WORK TO COMPLETE
What is the number of lines below that contain the word "TEMP"? Give only that number.

PROVIDED MATERIAL: Begin

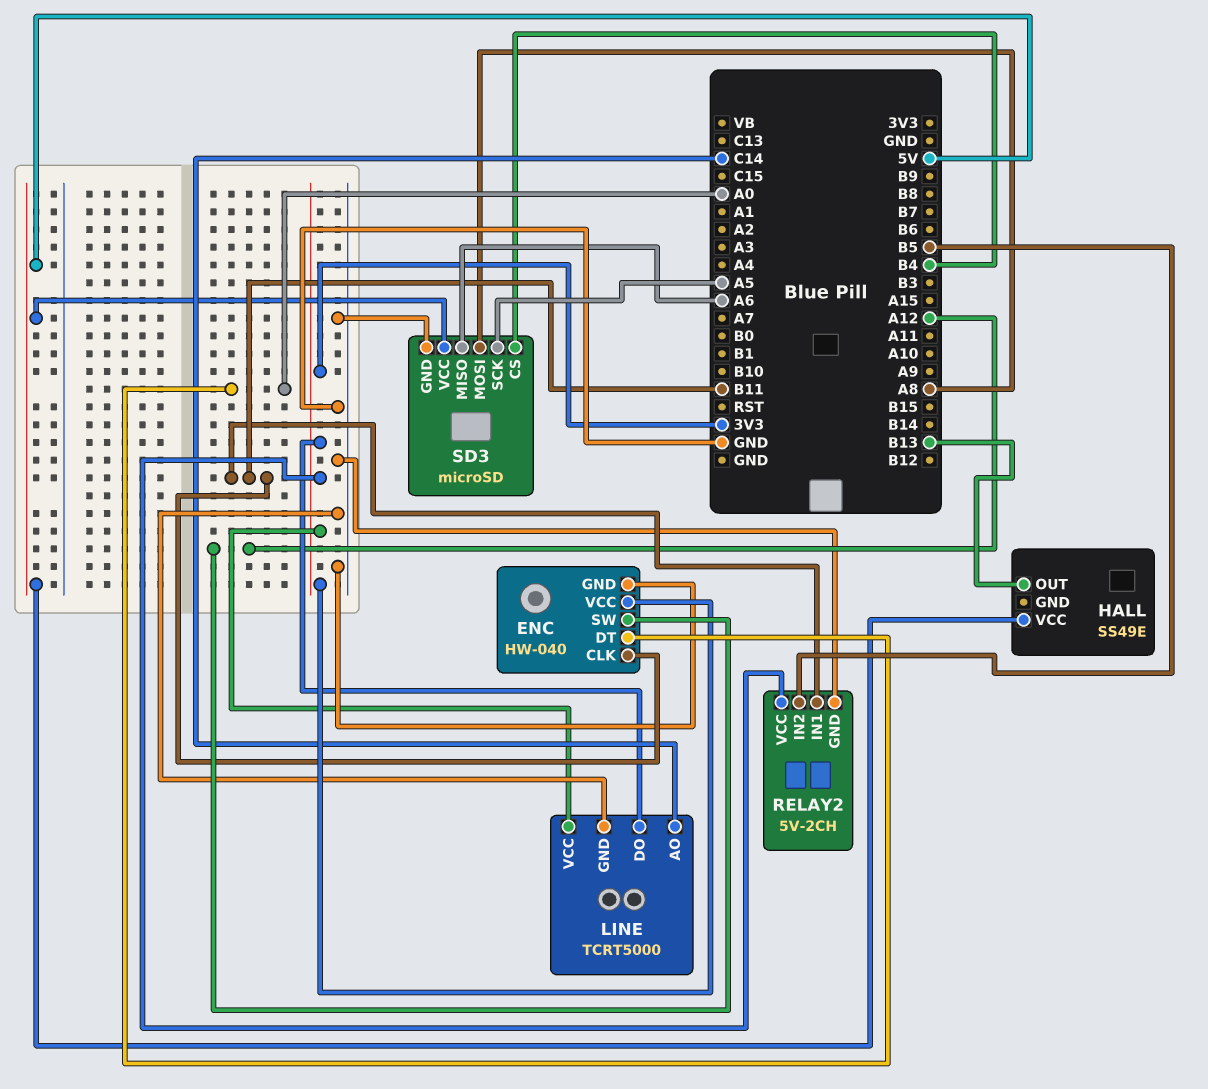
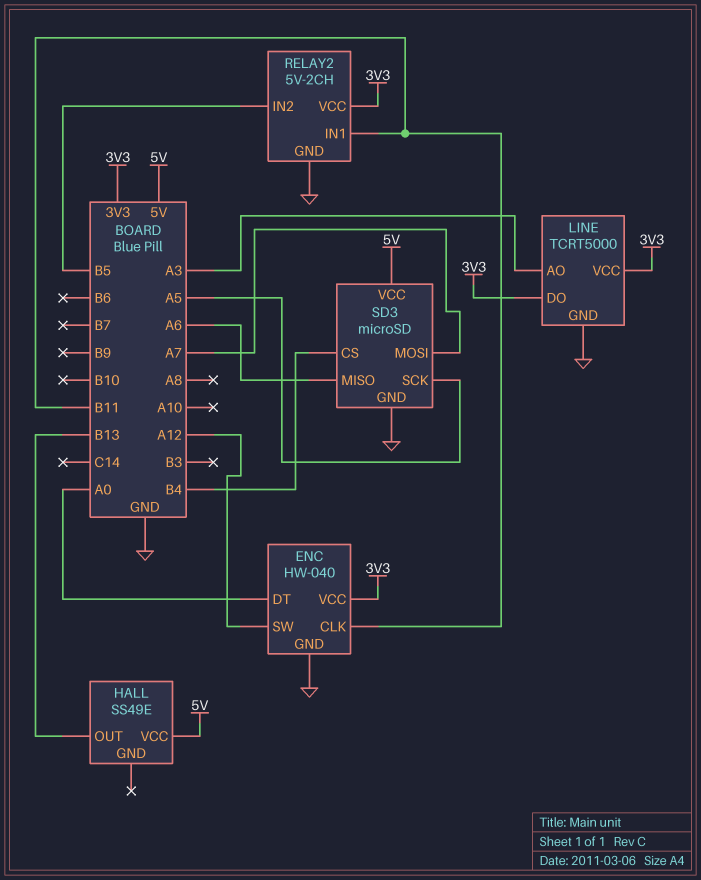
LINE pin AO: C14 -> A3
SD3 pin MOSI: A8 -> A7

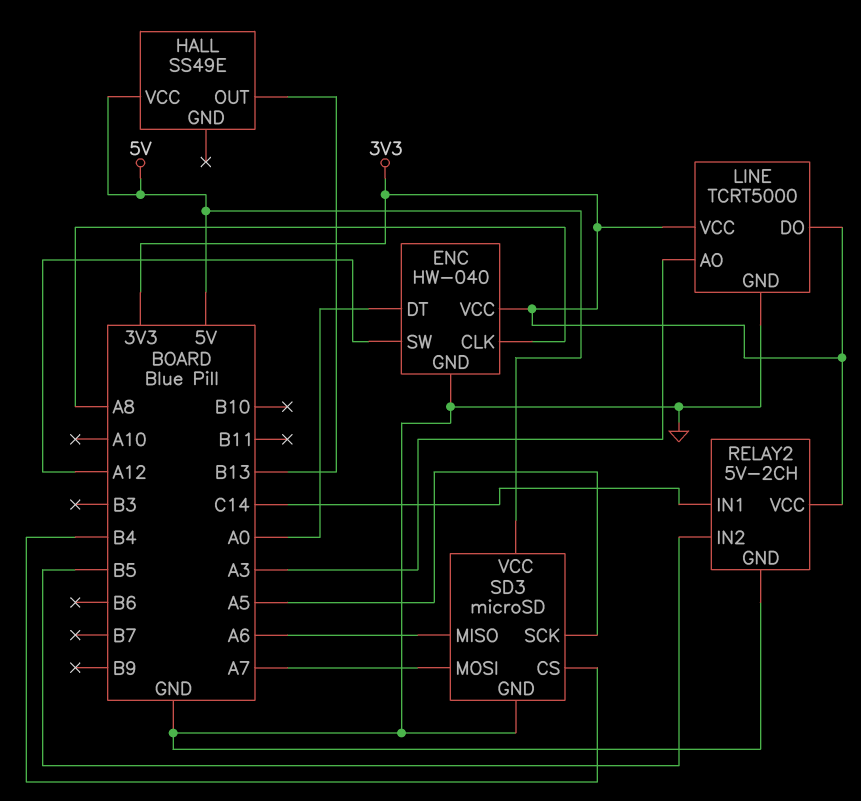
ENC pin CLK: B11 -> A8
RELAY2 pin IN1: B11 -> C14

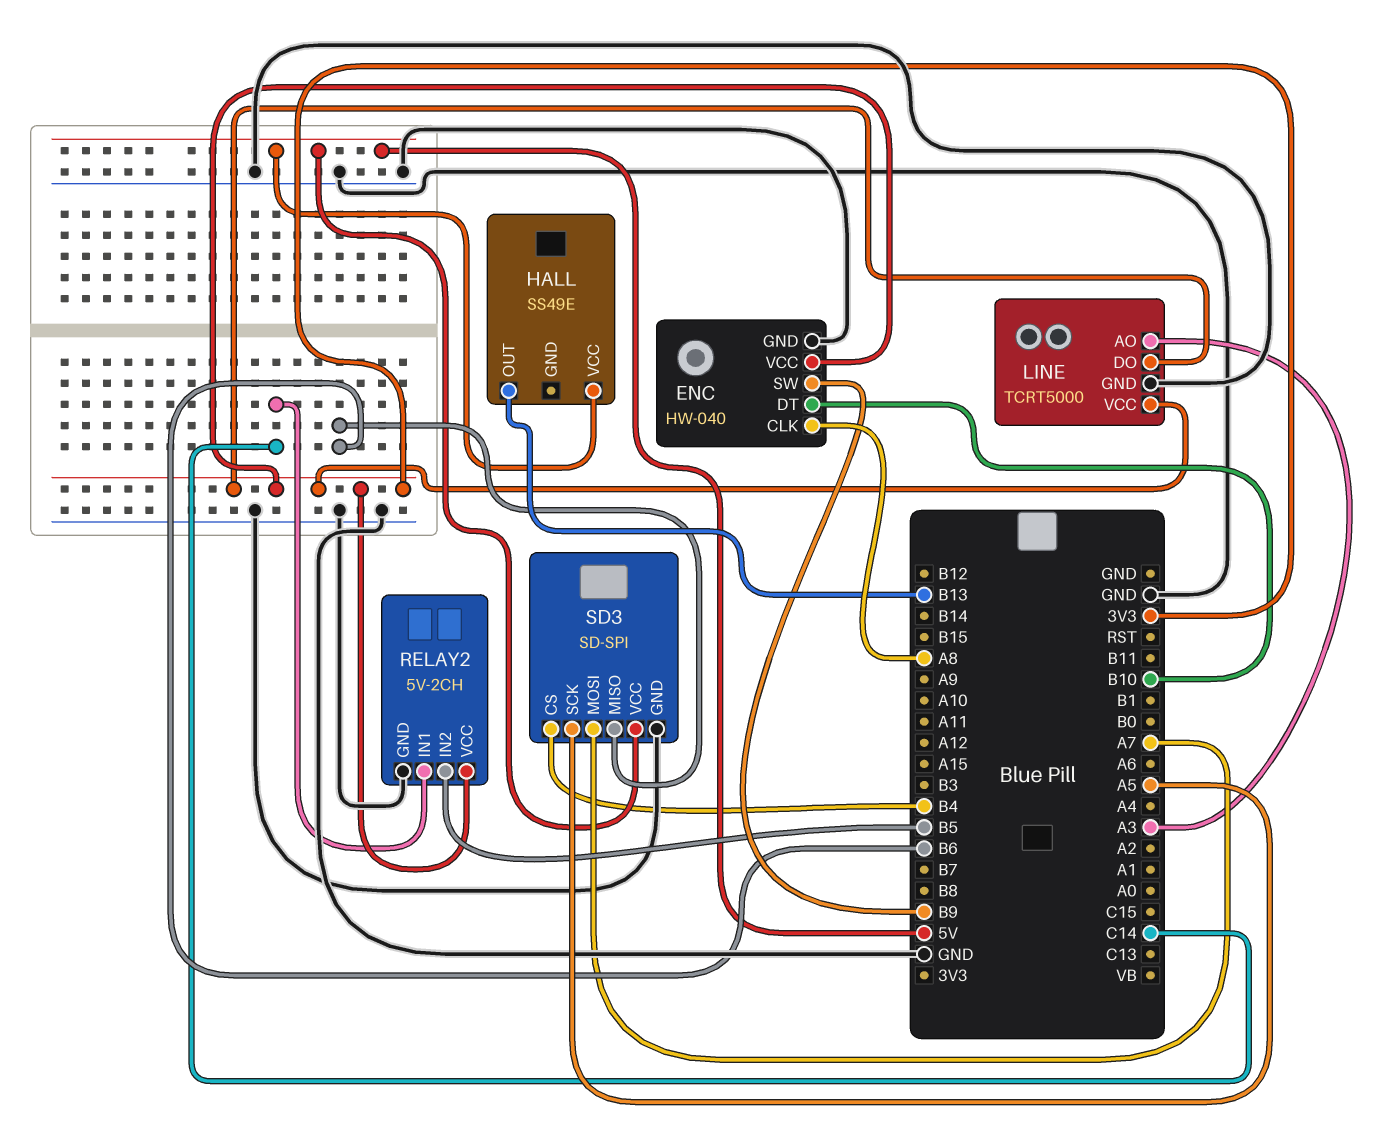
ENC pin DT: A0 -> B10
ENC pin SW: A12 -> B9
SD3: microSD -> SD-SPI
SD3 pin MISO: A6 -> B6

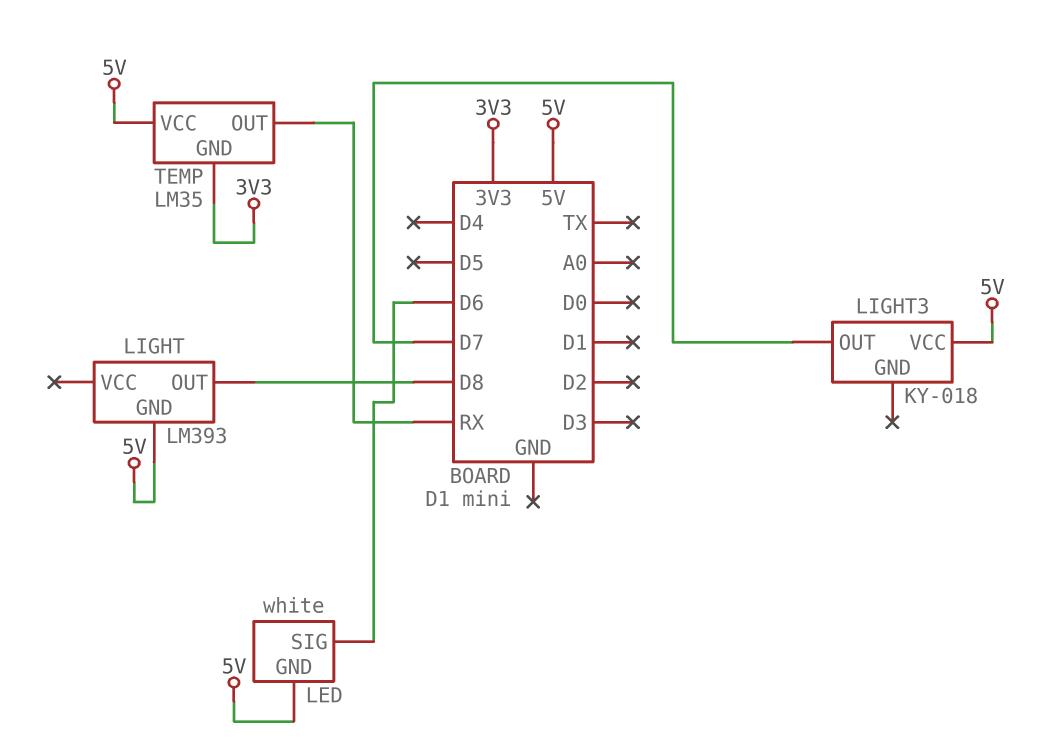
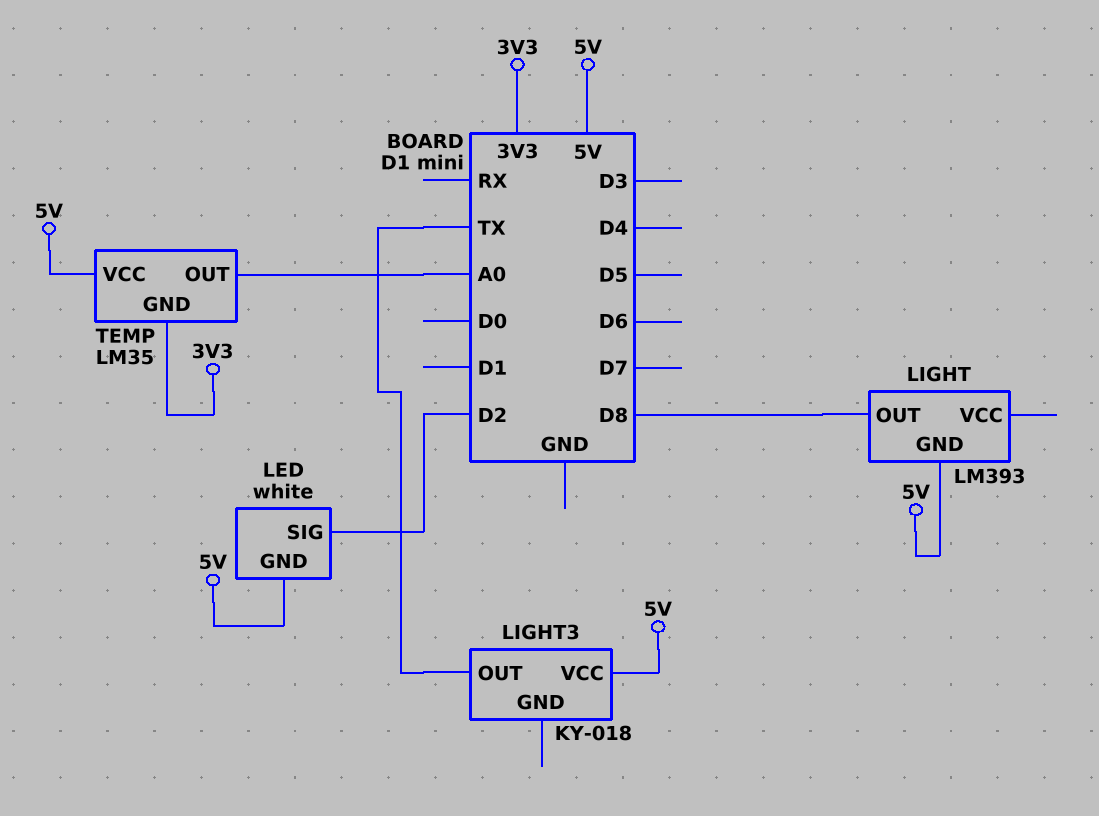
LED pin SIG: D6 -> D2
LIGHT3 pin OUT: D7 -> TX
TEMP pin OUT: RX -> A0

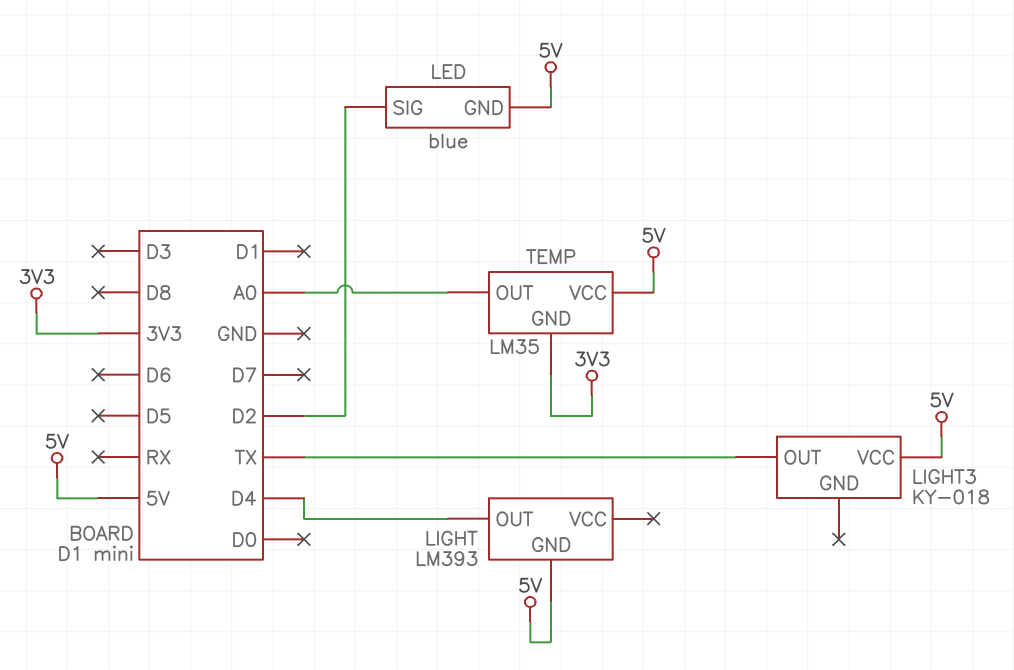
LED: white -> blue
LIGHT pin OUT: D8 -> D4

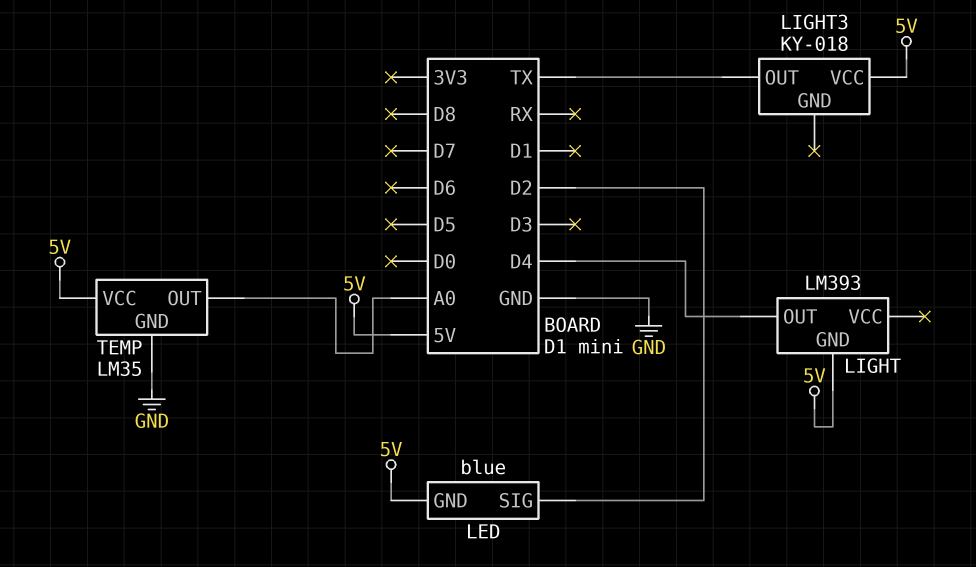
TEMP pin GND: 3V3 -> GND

PROVIDED MATERIAL: End

RESULT OF THE EXERCISE
2